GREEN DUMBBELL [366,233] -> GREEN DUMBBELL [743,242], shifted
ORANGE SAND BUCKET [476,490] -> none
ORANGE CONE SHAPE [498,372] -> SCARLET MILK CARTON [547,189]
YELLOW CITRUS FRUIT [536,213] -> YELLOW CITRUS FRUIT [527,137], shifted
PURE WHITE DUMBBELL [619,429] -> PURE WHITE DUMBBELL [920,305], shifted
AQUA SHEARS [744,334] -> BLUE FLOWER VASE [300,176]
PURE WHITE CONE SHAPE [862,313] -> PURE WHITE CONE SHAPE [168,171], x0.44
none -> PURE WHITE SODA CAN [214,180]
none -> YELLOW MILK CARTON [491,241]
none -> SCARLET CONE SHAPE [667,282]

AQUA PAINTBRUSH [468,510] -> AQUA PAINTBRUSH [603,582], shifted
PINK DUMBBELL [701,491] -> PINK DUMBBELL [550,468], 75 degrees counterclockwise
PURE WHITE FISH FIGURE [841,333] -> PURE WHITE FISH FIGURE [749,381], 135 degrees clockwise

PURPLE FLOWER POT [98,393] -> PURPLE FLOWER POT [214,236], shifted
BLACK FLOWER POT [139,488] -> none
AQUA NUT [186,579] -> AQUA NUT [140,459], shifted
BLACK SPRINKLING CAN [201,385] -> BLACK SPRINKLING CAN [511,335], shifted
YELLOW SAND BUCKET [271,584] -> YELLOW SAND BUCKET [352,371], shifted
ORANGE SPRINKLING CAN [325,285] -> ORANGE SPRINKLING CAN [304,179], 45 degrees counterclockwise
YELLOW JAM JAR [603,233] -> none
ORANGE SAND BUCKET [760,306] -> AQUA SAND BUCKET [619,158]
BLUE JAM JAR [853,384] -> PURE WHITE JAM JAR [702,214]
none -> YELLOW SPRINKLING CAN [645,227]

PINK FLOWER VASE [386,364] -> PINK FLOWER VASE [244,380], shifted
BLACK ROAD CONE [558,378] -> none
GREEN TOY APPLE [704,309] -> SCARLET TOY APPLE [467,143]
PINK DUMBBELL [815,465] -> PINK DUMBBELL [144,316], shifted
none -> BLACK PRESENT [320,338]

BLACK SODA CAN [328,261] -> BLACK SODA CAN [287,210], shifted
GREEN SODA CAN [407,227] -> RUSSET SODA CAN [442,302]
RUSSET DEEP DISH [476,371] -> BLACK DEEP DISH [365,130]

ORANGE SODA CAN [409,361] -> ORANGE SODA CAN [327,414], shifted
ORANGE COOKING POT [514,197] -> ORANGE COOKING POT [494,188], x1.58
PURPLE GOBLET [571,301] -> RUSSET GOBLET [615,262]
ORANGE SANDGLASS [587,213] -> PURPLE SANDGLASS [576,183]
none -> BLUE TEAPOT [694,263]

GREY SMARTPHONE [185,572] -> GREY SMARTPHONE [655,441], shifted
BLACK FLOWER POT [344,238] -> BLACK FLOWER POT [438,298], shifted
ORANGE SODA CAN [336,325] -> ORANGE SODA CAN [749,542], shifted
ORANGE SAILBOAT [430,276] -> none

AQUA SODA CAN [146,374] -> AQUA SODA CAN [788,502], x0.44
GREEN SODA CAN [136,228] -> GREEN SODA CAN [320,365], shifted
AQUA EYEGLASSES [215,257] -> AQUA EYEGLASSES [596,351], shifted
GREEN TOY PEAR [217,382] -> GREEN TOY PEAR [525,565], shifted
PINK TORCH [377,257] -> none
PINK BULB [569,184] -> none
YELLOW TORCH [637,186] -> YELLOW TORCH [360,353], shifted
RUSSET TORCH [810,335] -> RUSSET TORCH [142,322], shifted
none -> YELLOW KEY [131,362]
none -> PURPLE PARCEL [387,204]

Instructions for the task:
Set down the entries again exactly as they are.

Expected answer:
GREEN DUMBBELL [366,233] -> GREEN DUMBBELL [743,242], shifted
ORANGE SAND BUCKET [476,490] -> none
ORANGE CONE SHAPE [498,372] -> SCARLET MILK CARTON [547,189]
YELLOW CITRUS FRUIT [536,213] -> YELLOW CITRUS FRUIT [527,137], shifted
PURE WHITE DUMBBELL [619,429] -> PURE WHITE DUMBBELL [920,305], shifted
AQUA SHEARS [744,334] -> BLUE FLOWER VASE [300,176]
PURE WHITE CONE SHAPE [862,313] -> PURE WHITE CONE SHAPE [168,171], x0.44
none -> PURE WHITE SODA CAN [214,180]
none -> YELLOW MILK CARTON [491,241]
none -> SCARLET CONE SHAPE [667,282]

AQUA PAINTBRUSH [468,510] -> AQUA PAINTBRUSH [603,582], shifted
PINK DUMBBELL [701,491] -> PINK DUMBBELL [550,468], 75 degrees counterclockwise
PURE WHITE FISH FIGURE [841,333] -> PURE WHITE FISH FIGURE [749,381], 135 degrees clockwise

PURPLE FLOWER POT [98,393] -> PURPLE FLOWER POT [214,236], shifted
BLACK FLOWER POT [139,488] -> none
AQUA NUT [186,579] -> AQUA NUT [140,459], shifted
BLACK SPRINKLING CAN [201,385] -> BLACK SPRINKLING CAN [511,335], shifted
YELLOW SAND BUCKET [271,584] -> YELLOW SAND BUCKET [352,371], shifted
ORANGE SPRINKLING CAN [325,285] -> ORANGE SPRINKLING CAN [304,179], 45 degrees counterclockwise
YELLOW JAM JAR [603,233] -> none
ORANGE SAND BUCKET [760,306] -> AQUA SAND BUCKET [619,158]
BLUE JAM JAR [853,384] -> PURE WHITE JAM JAR [702,214]
none -> YELLOW SPRINKLING CAN [645,227]

PINK FLOWER VASE [386,364] -> PINK FLOWER VASE [244,380], shifted
BLACK ROAD CONE [558,378] -> none
GREEN TOY APPLE [704,309] -> SCARLET TOY APPLE [467,143]
PINK DUMBBELL [815,465] -> PINK DUMBBELL [144,316], shifted
none -> BLACK PRESENT [320,338]

BLACK SODA CAN [328,261] -> BLACK SODA CAN [287,210], shifted
GREEN SODA CAN [407,227] -> RUSSET SODA CAN [442,302]
RUSSET DEEP DISH [476,371] -> BLACK DEEP DISH [365,130]

ORANGE SODA CAN [409,361] -> ORANGE SODA CAN [327,414], shifted
ORANGE COOKING POT [514,197] -> ORANGE COOKING POT [494,188], x1.58
PURPLE GOBLET [571,301] -> RUSSET GOBLET [615,262]
ORANGE SANDGLASS [587,213] -> PURPLE SANDGLASS [576,183]
none -> BLUE TEAPOT [694,263]

GREY SMARTPHONE [185,572] -> GREY SMARTPHONE [655,441], shifted
BLACK FLOWER POT [344,238] -> BLACK FLOWER POT [438,298], shifted
ORANGE SODA CAN [336,325] -> ORANGE SODA CAN [749,542], shifted
ORANGE SAILBOAT [430,276] -> none

AQUA SODA CAN [146,374] -> AQUA SODA CAN [788,502], x0.44
GREEN SODA CAN [136,228] -> GREEN SODA CAN [320,365], shifted
AQUA EYEGLASSES [215,257] -> AQUA EYEGLASSES [596,351], shifted
GREEN TOY PEAR [217,382] -> GREEN TOY PEAR [525,565], shifted
PINK TORCH [377,257] -> none
PINK BULB [569,184] -> none
YELLOW TORCH [637,186] -> YELLOW TORCH [360,353], shifted
RUSSET TORCH [810,335] -> RUSSET TORCH [142,322], shifted
none -> YELLOW KEY [131,362]
none -> PURPLE PARCEL [387,204]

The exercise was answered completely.